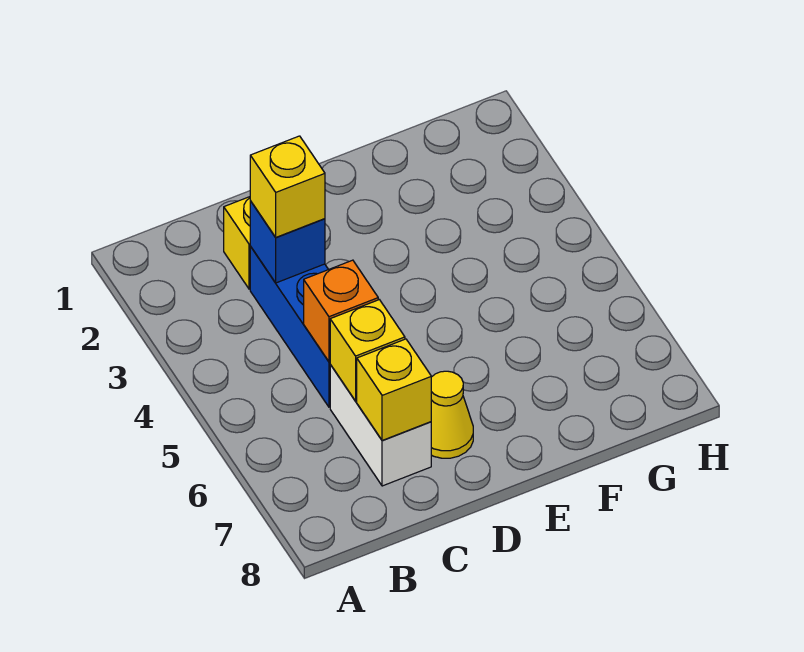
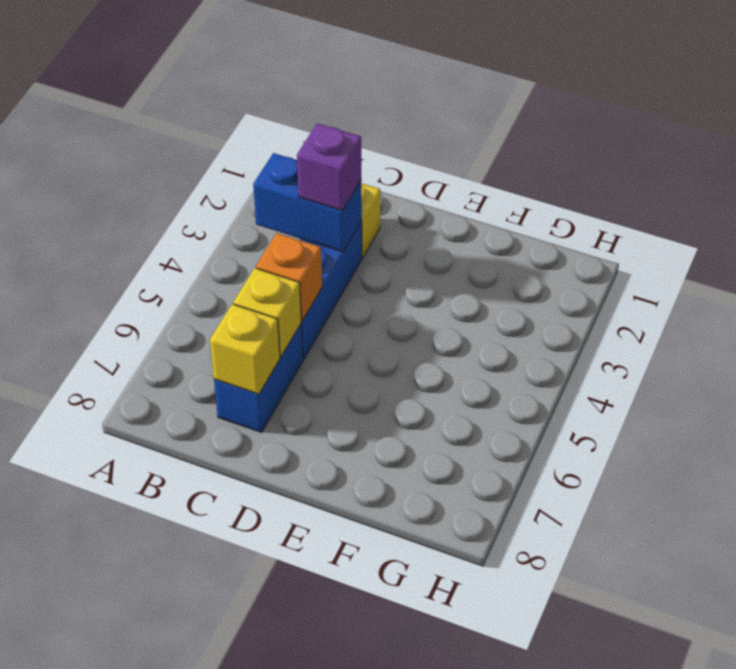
blue brick C3 level 2 -> blue brick B3:C3 level 2
yellow brick C3 level 3 -> purple brick C3 level 3
white brick C6:C7 level 1 -> blue brick C6:C7 level 1
yellow cone D7 level 1 -> none

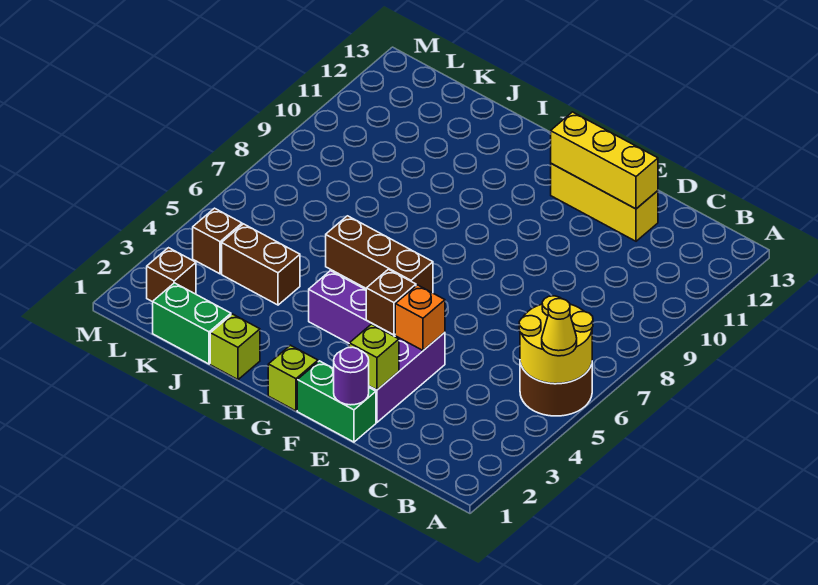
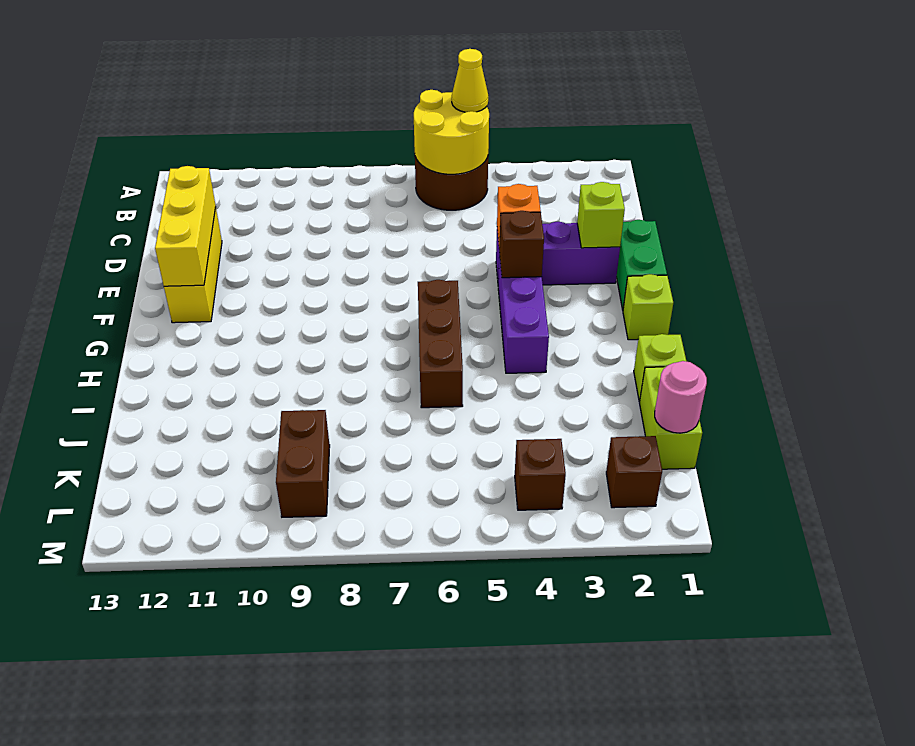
purple round brick E1 level 2 -> none
green brick J1:K1 level 1 -> lime brick J1:K1 level 1
brown brick J4:K4 level 1 -> brown brick K9:L9 level 1
none -> pink round brick K1 level 2

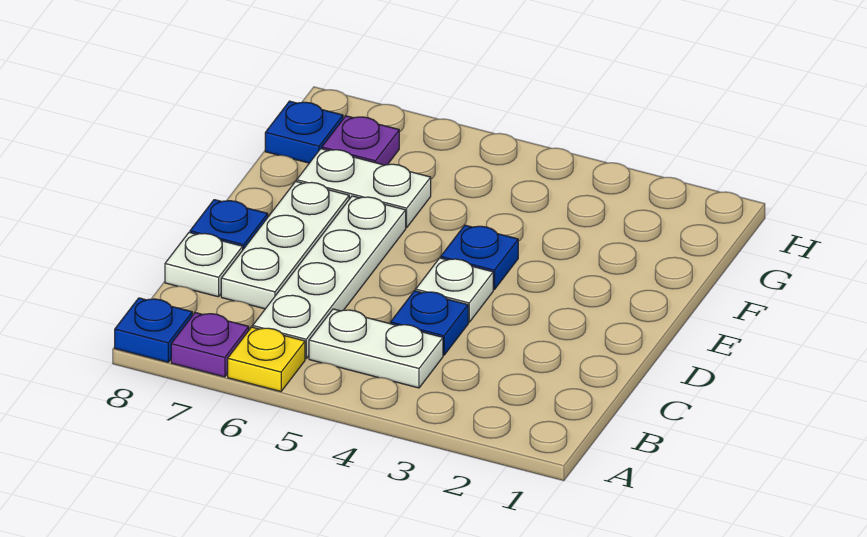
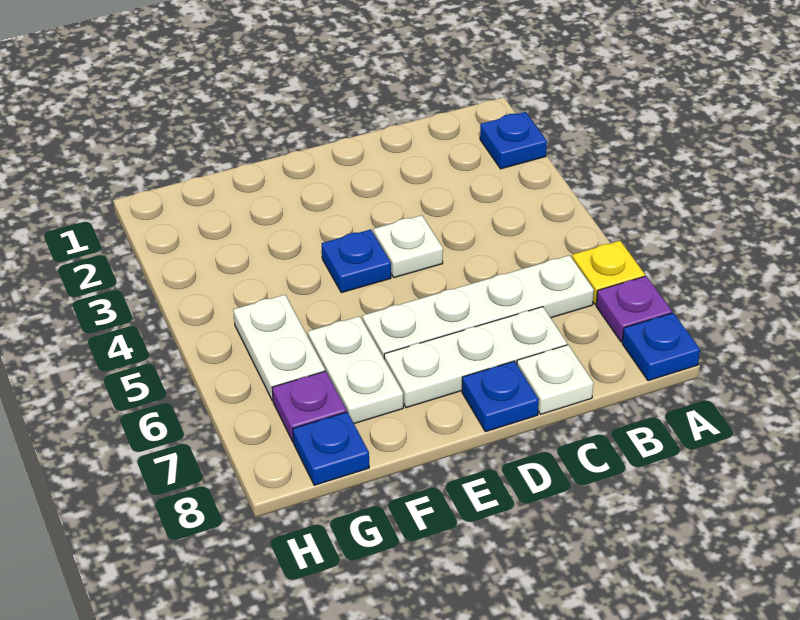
white plate B4:B5 level 1 -> white plate G5:G6 level 1
blue plate C4 level 1 -> blue plate A2 level 1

==================================================

Leave every picture out and print exactly the lines from the one that contains "white brick C6:C7" through the last line of the material above.

white brick C6:C7 level 1 -> blue brick C6:C7 level 1
yellow cone D7 level 1 -> none

purple round brick E1 level 2 -> none
green brick J1:K1 level 1 -> lime brick J1:K1 level 1
brown brick J4:K4 level 1 -> brown brick K9:L9 level 1
none -> pink round brick K1 level 2

white plate B4:B5 level 1 -> white plate G5:G6 level 1
blue plate C4 level 1 -> blue plate A2 level 1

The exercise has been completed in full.